Coordinate-based object records

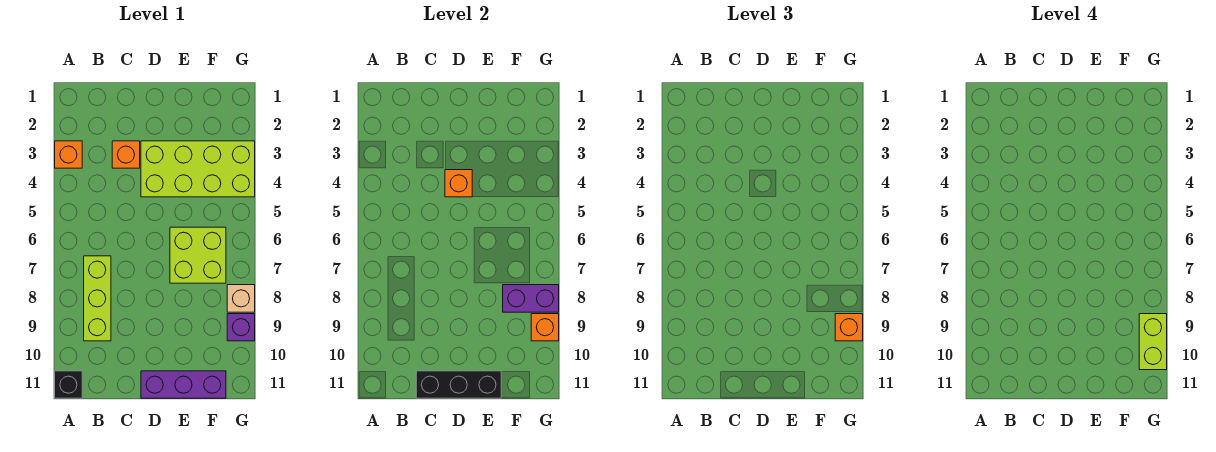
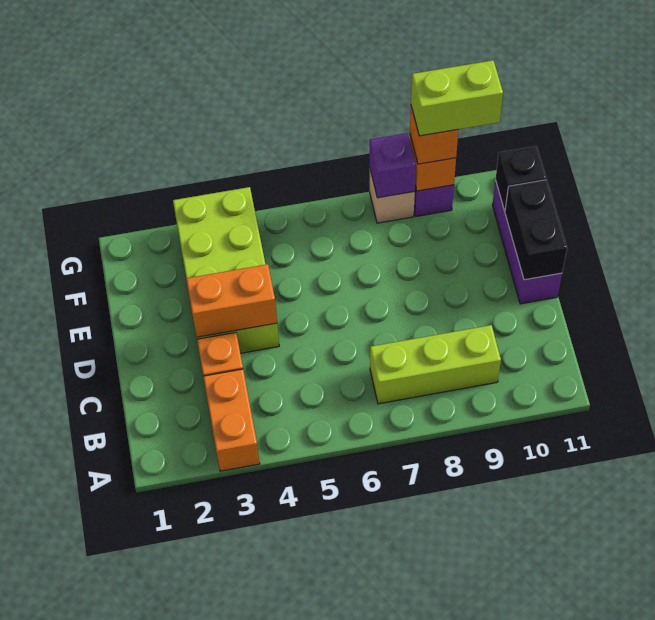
orange brick A3 level 1 -> orange brick A3:B3 level 1
black brick A11 level 1 -> black brick F11 level 2
black brick C11:E11 level 2 -> black brick D11:E11 level 2
orange brick D4 level 2 -> orange brick D3:D4 level 2
lime brick E6:F7 level 1 -> none
purple brick F8:G8 level 2 -> purple brick G8 level 2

Your objective
Please tally the lines above that include the word "black" and answer with the number by itself.

Output for this exercise
2